Task to complete: The answer must consist of every line below that contains the word "green".

Entries supplied:
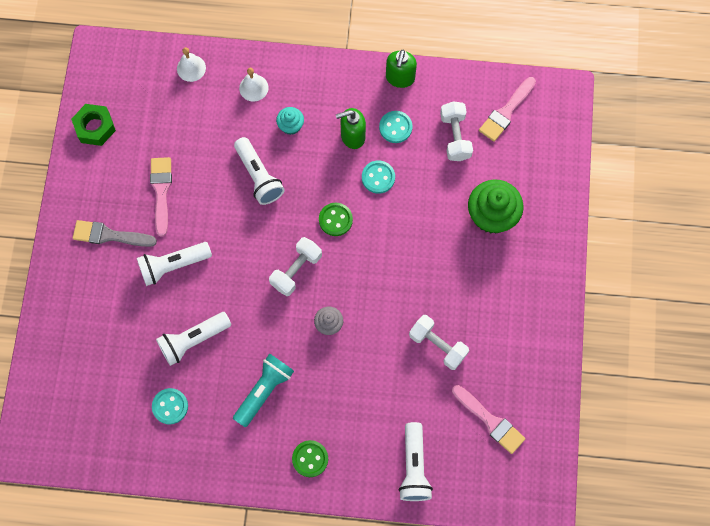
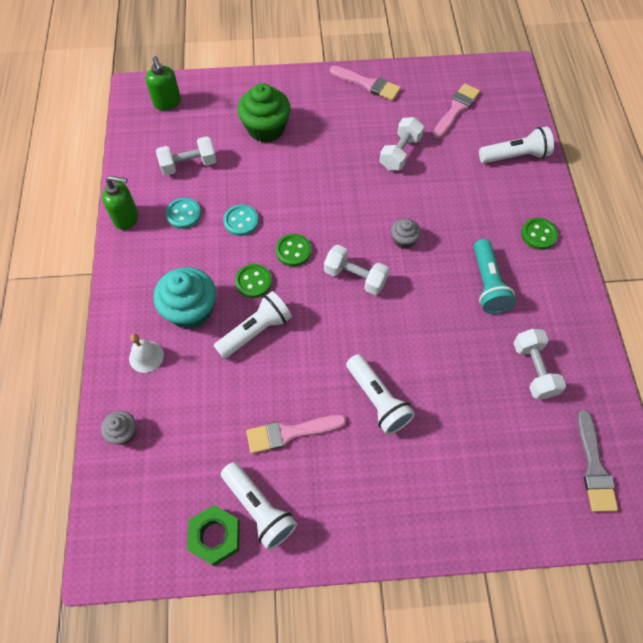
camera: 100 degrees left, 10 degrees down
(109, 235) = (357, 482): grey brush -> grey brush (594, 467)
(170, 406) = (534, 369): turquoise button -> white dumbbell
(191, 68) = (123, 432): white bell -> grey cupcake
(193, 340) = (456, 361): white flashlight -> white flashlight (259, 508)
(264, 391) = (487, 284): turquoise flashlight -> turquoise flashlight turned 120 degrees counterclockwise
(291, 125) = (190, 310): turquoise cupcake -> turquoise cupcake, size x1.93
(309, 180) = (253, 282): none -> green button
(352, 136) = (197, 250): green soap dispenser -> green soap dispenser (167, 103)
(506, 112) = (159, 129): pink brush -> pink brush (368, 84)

---

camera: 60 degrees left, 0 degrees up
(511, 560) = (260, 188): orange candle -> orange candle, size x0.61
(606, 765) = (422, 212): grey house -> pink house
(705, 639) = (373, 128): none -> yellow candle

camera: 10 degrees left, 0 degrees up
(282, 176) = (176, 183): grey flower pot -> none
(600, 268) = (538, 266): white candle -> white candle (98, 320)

Final answer:
(309, 180) = (253, 282): none -> green button
(352, 136) = (197, 250): green soap dispenser -> green soap dispenser (167, 103)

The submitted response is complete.